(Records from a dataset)
***

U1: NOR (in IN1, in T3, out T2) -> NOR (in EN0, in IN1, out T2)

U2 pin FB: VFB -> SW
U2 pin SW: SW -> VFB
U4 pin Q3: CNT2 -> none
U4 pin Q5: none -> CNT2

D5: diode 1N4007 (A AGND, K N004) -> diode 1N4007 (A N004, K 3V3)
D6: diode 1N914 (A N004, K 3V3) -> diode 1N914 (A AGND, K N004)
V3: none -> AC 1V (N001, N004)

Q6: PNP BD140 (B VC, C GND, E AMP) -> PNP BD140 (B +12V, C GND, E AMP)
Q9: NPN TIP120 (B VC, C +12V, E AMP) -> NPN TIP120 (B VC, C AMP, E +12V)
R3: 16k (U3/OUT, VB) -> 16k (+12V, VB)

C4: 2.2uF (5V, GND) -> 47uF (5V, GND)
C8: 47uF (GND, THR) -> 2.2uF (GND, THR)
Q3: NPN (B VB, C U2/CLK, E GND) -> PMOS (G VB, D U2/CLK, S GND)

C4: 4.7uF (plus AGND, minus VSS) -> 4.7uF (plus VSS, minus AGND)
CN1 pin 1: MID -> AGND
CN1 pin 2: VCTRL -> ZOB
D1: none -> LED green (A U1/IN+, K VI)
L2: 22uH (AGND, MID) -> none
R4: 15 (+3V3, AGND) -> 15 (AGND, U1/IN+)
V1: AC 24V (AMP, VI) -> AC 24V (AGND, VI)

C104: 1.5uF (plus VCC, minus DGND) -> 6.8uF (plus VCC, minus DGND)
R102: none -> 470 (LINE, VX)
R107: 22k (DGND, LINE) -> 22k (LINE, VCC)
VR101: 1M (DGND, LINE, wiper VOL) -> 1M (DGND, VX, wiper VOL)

***

• **Exercise goal**
What this exercise asks for is the data above, retyped exactly.

• **Response**
U1: NOR (in IN1, in T3, out T2) -> NOR (in EN0, in IN1, out T2)

U2 pin FB: VFB -> SW
U2 pin SW: SW -> VFB
U4 pin Q3: CNT2 -> none
U4 pin Q5: none -> CNT2

D5: diode 1N4007 (A AGND, K N004) -> diode 1N4007 (A N004, K 3V3)
D6: diode 1N914 (A N004, K 3V3) -> diode 1N914 (A AGND, K N004)
V3: none -> AC 1V (N001, N004)

Q6: PNP BD140 (B VC, C GND, E AMP) -> PNP BD140 (B +12V, C GND, E AMP)
Q9: NPN TIP120 (B VC, C +12V, E AMP) -> NPN TIP120 (B VC, C AMP, E +12V)
R3: 16k (U3/OUT, VB) -> 16k (+12V, VB)

C4: 2.2uF (5V, GND) -> 47uF (5V, GND)
C8: 47uF (GND, THR) -> 2.2uF (GND, THR)
Q3: NPN (B VB, C U2/CLK, E GND) -> PMOS (G VB, D U2/CLK, S GND)

C4: 4.7uF (plus AGND, minus VSS) -> 4.7uF (plus VSS, minus AGND)
CN1 pin 1: MID -> AGND
CN1 pin 2: VCTRL -> ZOB
D1: none -> LED green (A U1/IN+, K VI)
L2: 22uH (AGND, MID) -> none
R4: 15 (+3V3, AGND) -> 15 (AGND, U1/IN+)
V1: AC 24V (AMP, VI) -> AC 24V (AGND, VI)

C104: 1.5uF (plus VCC, minus DGND) -> 6.8uF (plus VCC, minus DGND)
R102: none -> 470 (LINE, VX)
R107: 22k (DGND, LINE) -> 22k (LINE, VCC)
VR101: 1M (DGND, LINE, wiper VOL) -> 1M (DGND, VX, wiper VOL)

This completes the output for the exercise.